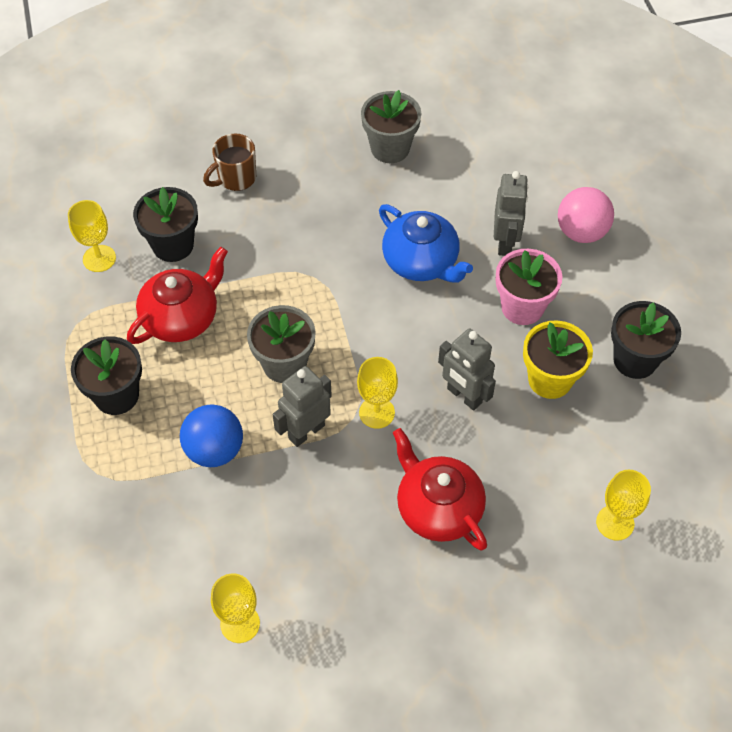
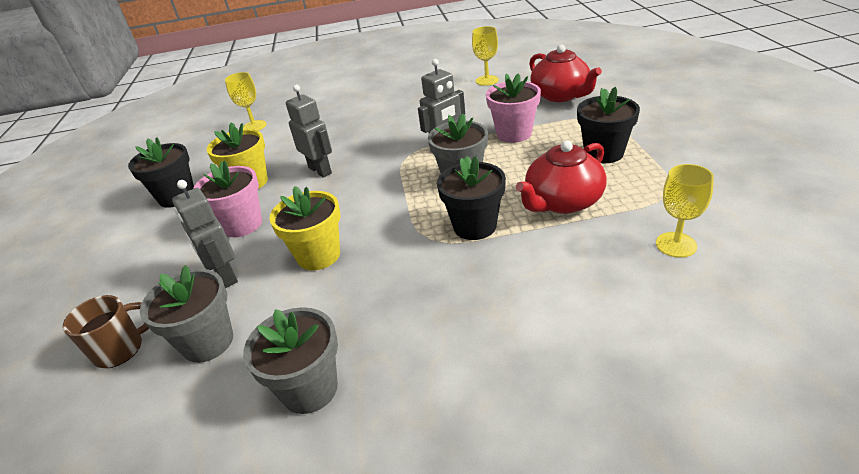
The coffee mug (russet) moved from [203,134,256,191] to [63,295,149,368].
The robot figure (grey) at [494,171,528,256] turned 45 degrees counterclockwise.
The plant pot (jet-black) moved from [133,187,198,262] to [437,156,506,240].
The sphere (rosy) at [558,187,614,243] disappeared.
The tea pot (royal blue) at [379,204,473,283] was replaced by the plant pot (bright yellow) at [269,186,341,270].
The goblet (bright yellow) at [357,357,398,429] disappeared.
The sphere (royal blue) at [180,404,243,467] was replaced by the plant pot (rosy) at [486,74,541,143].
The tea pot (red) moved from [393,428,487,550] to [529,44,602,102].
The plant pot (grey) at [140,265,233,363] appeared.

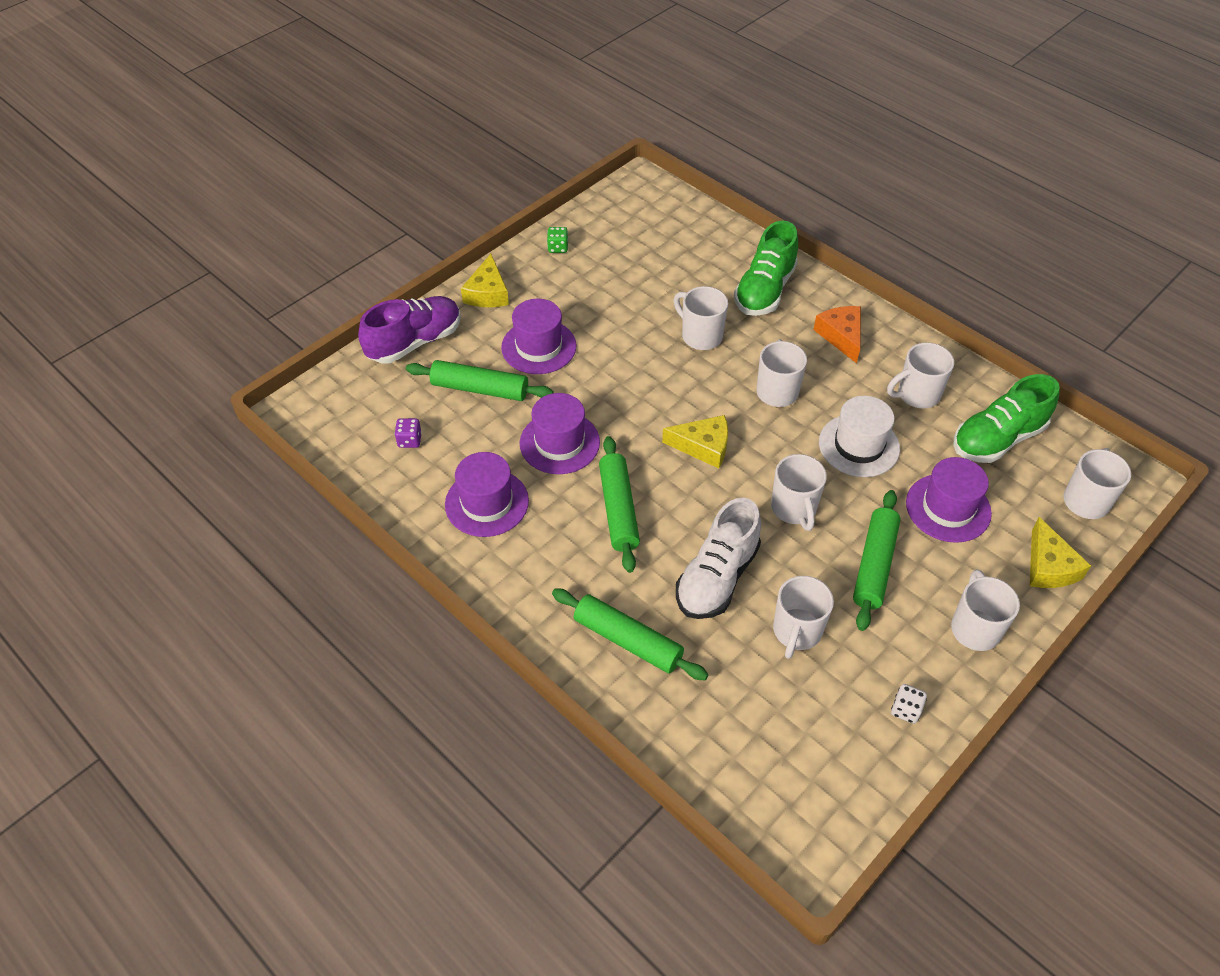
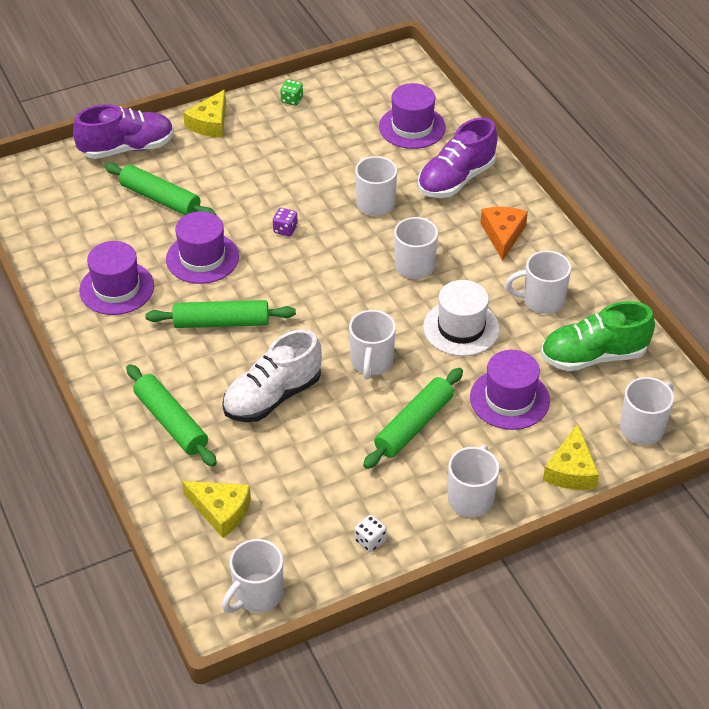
The sneaker (leaf-green) at [734,220,798,316] became the sneaker (royal purple) at [418,118,498,198].
The hat (royal purple) moved from [501,299,577,374] to [379,83,446,149].
The cheese (bright yellow) moved from [662,415,728,468] to [182,481,251,538].
The dice (royal purple) moved from [395,418,422,448] to [273,208,298,236].
The dough roller (leaf-green) at [599,436,640,573] turned 75 degrees clockwise.
The coffee mug (white) moved from [773,576,834,659] to [222,539,283,613].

WORK TASK:
Repeat the entries above verbatim, but only from the line that has "The robot figure" down to the line that has "The sphere (rosy)", inclusive.

YOUR RESPONSE:
The robot figure (grey) at [494,171,528,256] turned 45 degrees counterclockwise.
The plant pot (jet-black) moved from [133,187,198,262] to [437,156,506,240].
The sphere (rosy) at [558,187,614,243] disappeared.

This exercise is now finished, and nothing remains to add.